**ASSIGNMENT:** Let the line containing "R9: 2.2k (DIS, IC3/THR)" serve as the first line of the answer and the final line of the entries as its last, with every line between copied exactly.

**EXERCISE DATA:**
• • •

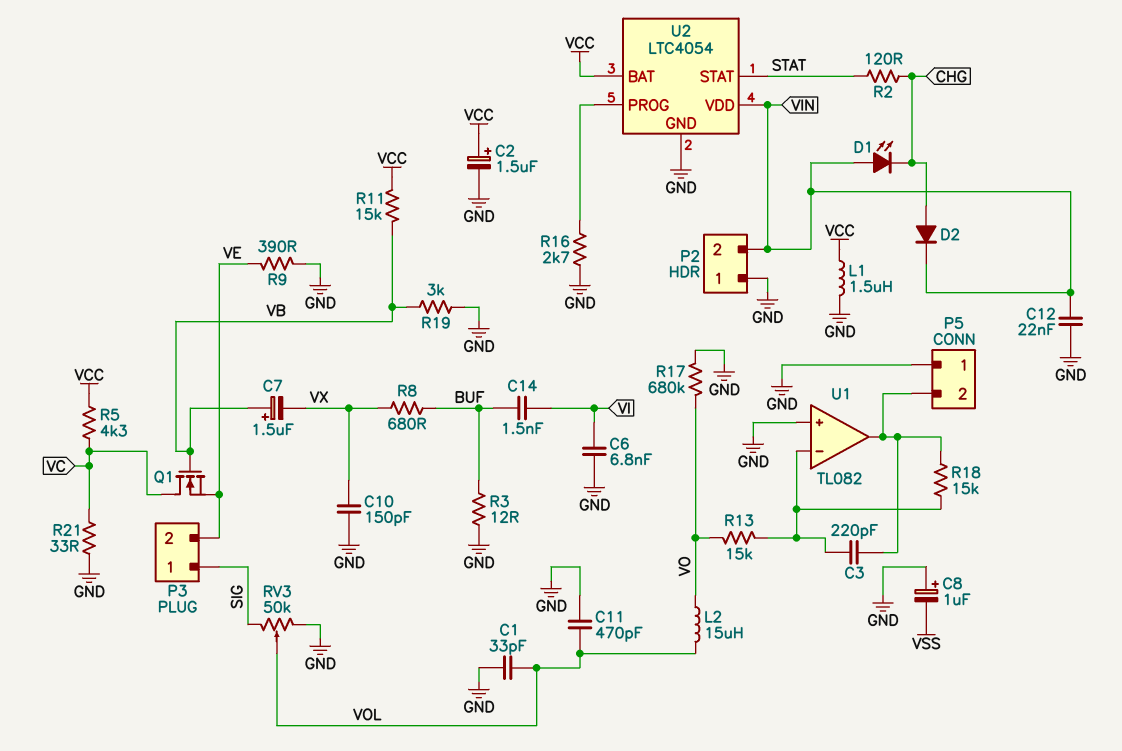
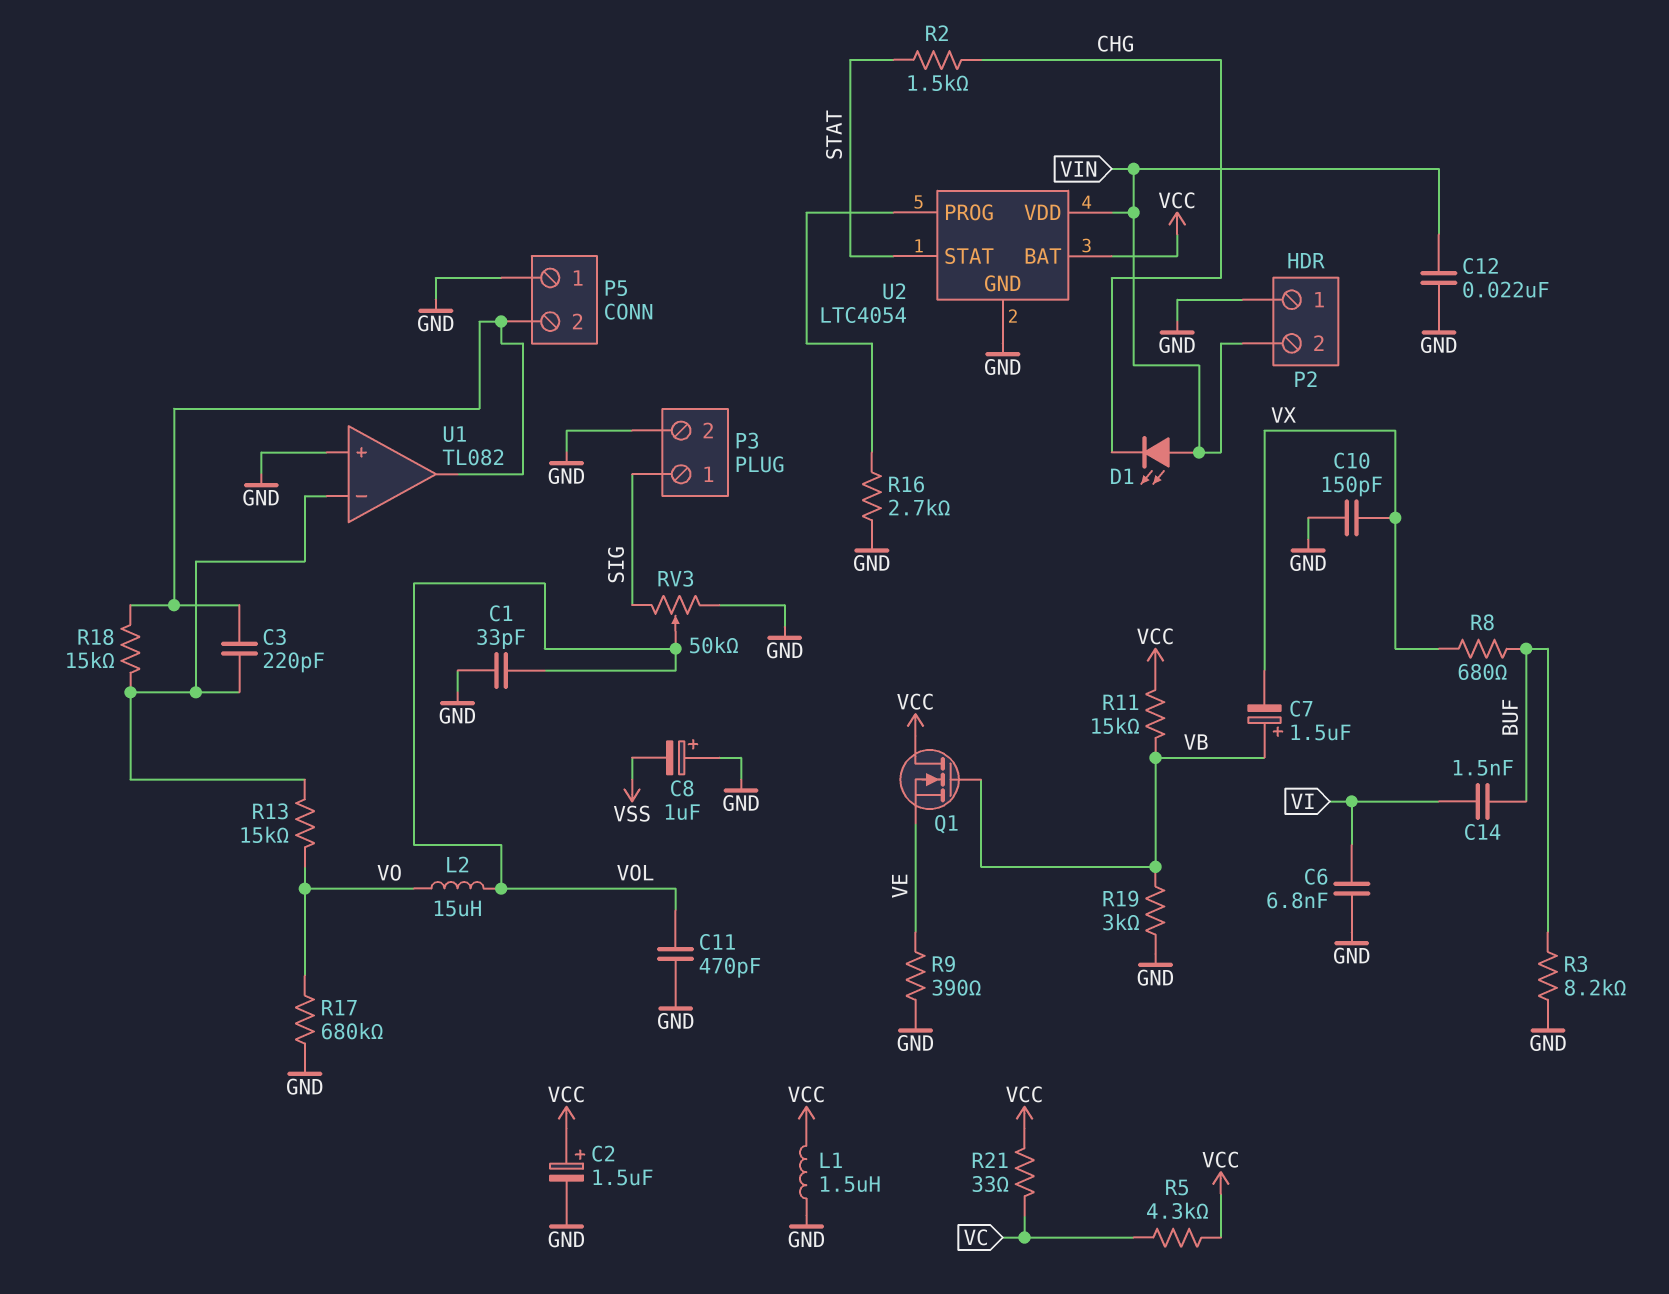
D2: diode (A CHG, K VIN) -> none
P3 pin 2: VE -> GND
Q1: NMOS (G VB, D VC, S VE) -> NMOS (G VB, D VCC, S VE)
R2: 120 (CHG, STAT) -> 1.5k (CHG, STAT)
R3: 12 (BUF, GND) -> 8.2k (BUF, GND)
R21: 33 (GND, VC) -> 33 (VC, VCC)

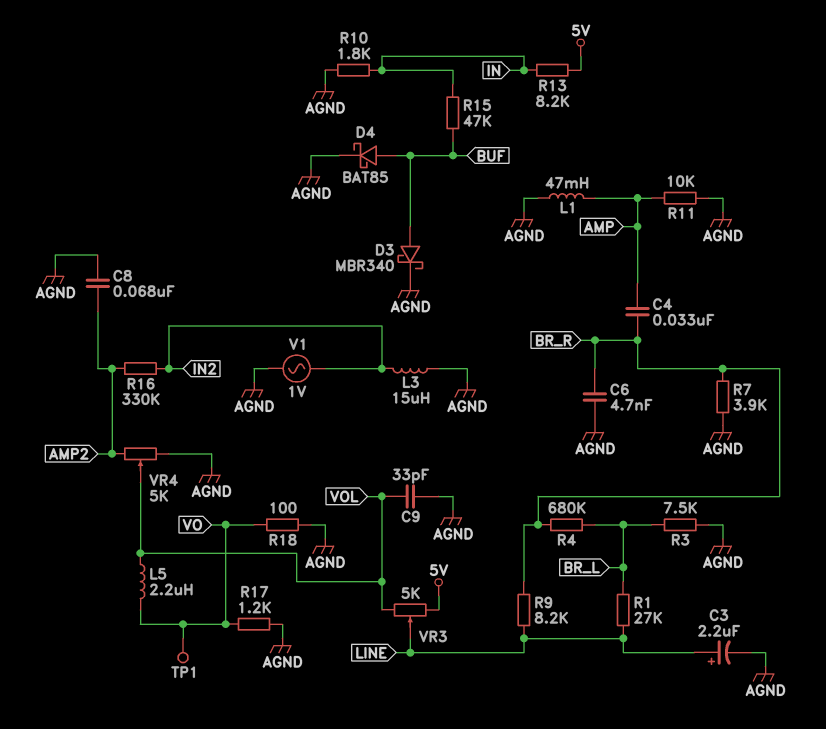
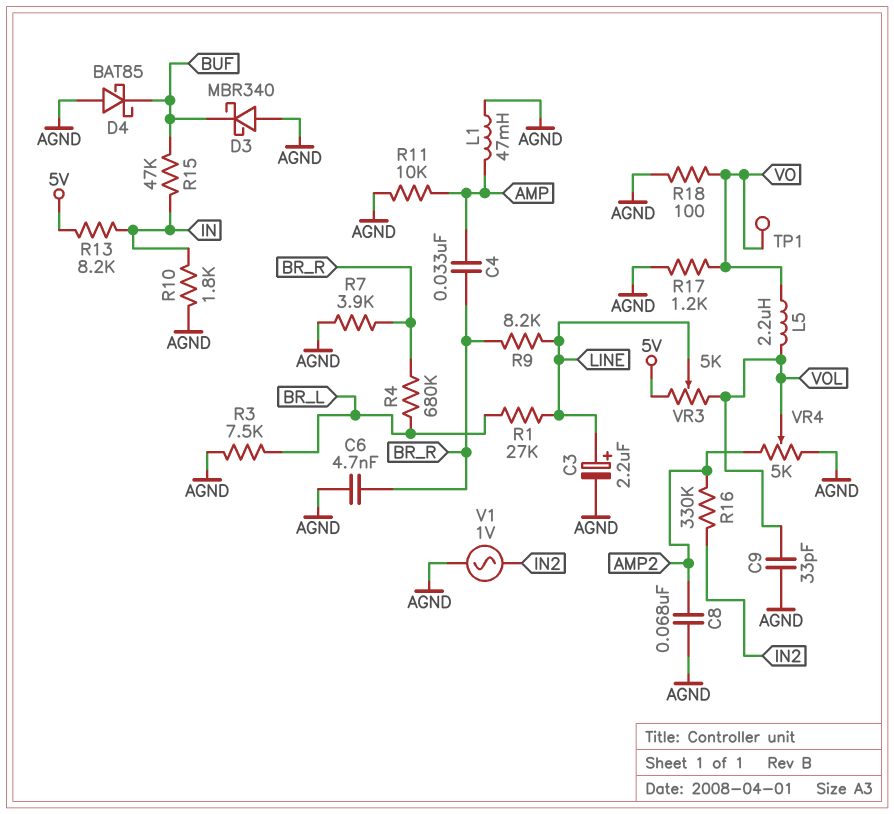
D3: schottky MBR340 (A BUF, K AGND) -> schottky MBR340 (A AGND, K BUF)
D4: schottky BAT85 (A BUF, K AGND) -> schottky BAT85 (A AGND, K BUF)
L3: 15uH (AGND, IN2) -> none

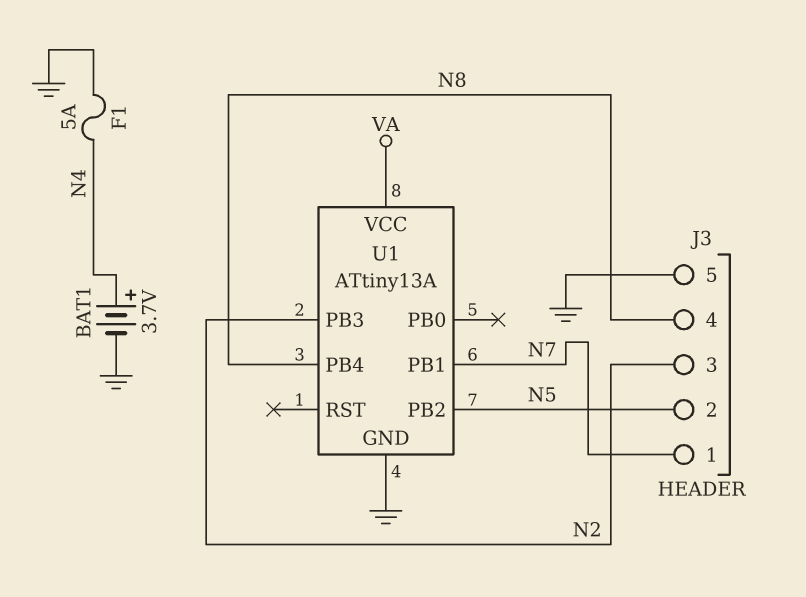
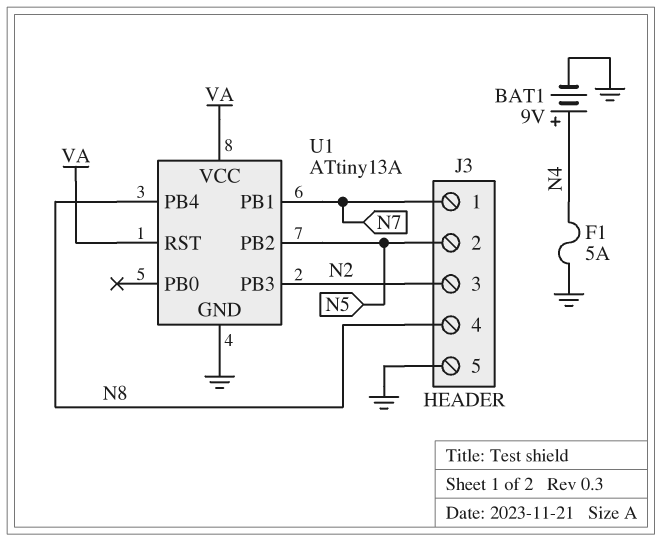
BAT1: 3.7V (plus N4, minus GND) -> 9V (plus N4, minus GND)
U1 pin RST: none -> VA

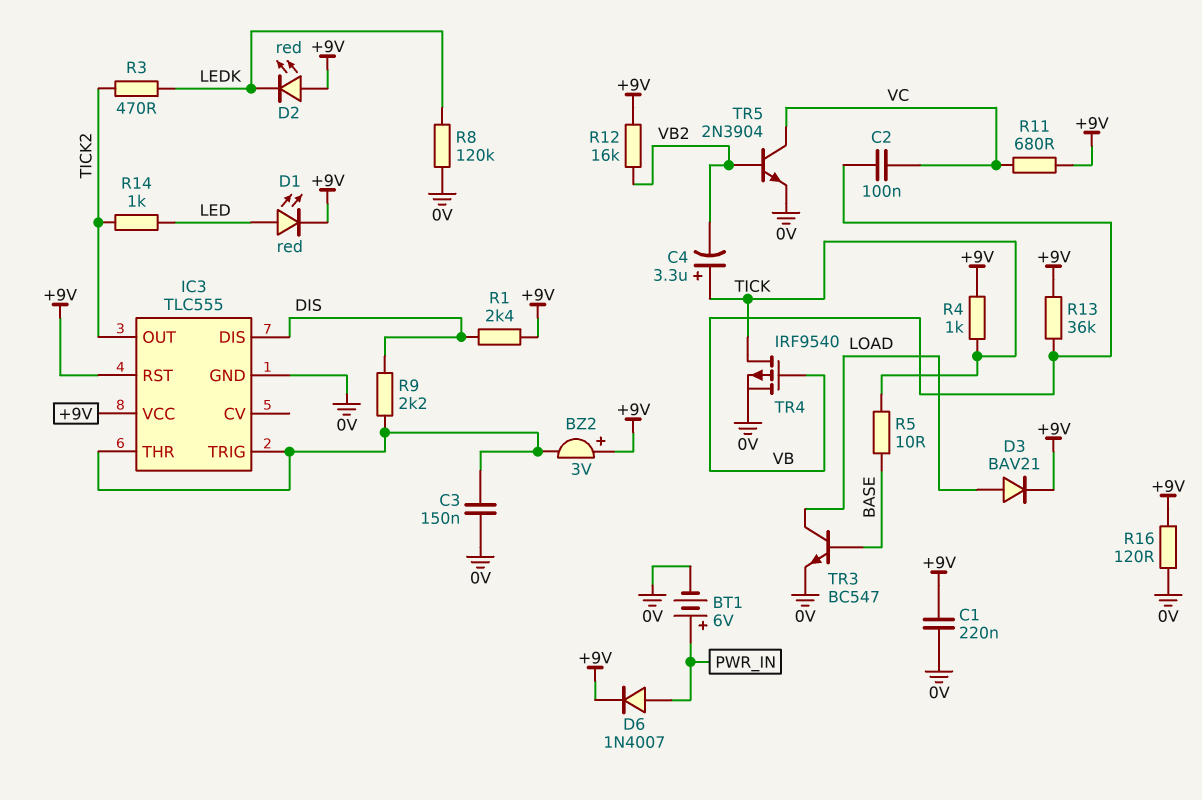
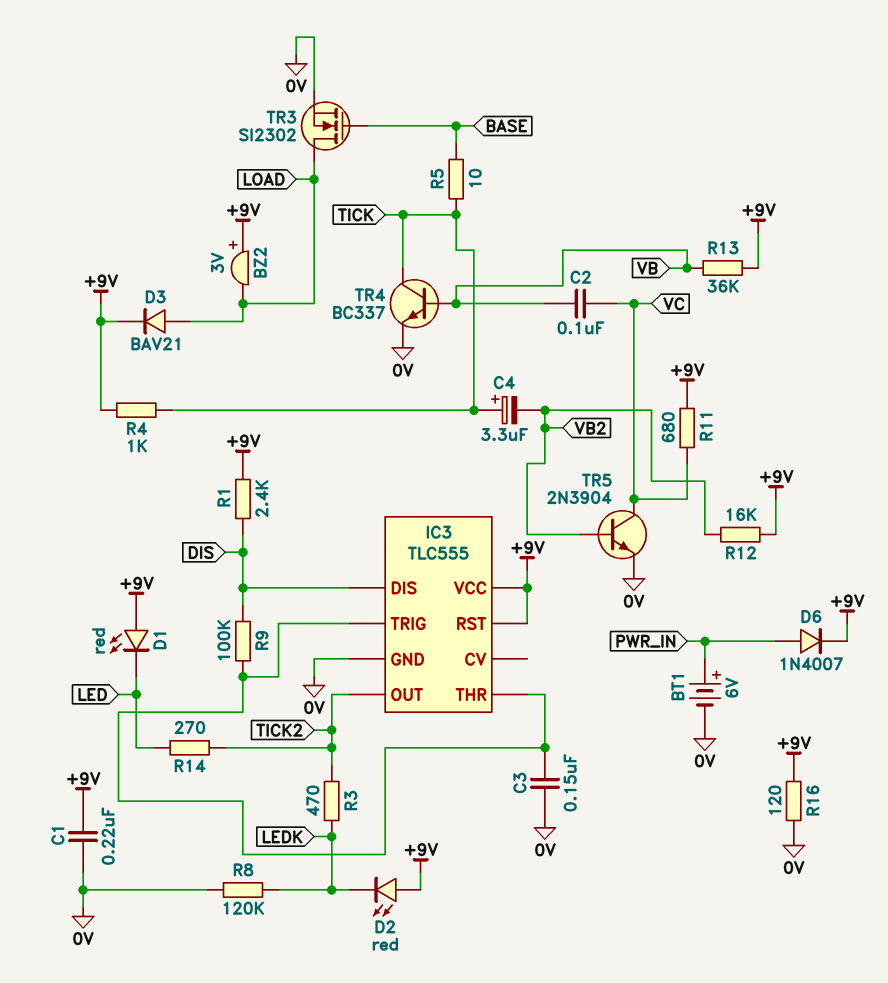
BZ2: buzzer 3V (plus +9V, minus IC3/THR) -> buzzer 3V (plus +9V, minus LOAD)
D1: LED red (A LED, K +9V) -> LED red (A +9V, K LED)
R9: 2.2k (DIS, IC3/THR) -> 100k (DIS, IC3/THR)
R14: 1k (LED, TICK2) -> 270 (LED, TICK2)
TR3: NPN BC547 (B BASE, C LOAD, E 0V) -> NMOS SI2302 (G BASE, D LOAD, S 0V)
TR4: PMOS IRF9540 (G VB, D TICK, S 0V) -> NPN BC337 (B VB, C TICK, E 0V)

• • •

**EXERCISE RESPONSE:**
R9: 2.2k (DIS, IC3/THR) -> 100k (DIS, IC3/THR)
R14: 1k (LED, TICK2) -> 270 (LED, TICK2)
TR3: NPN BC547 (B BASE, C LOAD, E 0V) -> NMOS SI2302 (G BASE, D LOAD, S 0V)
TR4: PMOS IRF9540 (G VB, D TICK, S 0V) -> NPN BC337 (B VB, C TICK, E 0V)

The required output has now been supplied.